Material for this exercise -
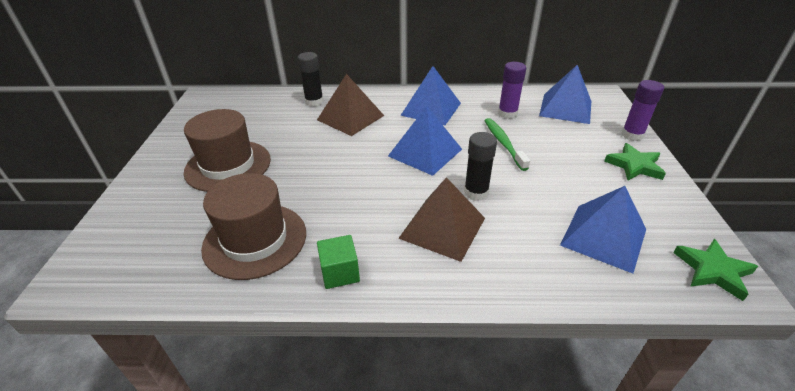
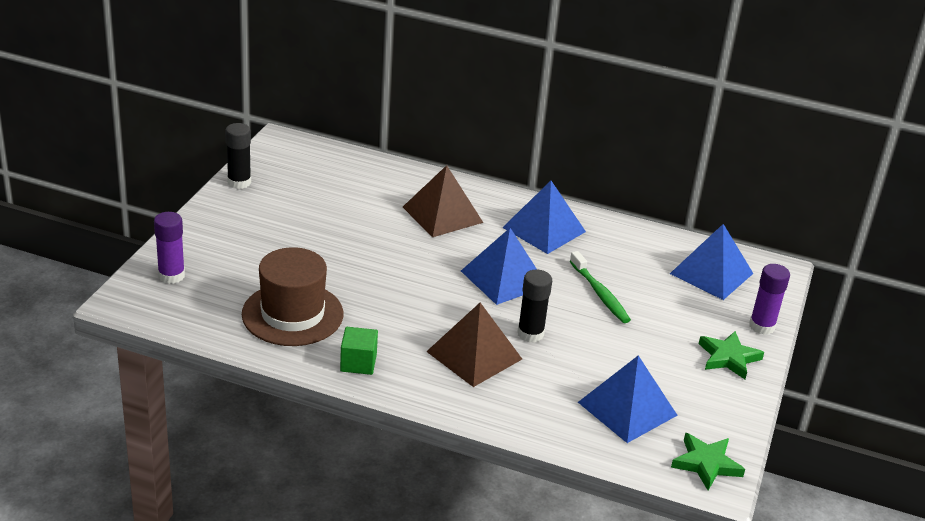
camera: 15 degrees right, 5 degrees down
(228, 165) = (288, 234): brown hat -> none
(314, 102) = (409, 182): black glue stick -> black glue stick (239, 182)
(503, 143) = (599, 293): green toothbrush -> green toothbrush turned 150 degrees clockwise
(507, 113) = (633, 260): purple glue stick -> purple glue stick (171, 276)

Assignment - Wherever the word "stick" appears in a line of the data, copy that line.

Answer to this task -
(314, 102) = (409, 182): black glue stick -> black glue stick (239, 182)
(507, 113) = (633, 260): purple glue stick -> purple glue stick (171, 276)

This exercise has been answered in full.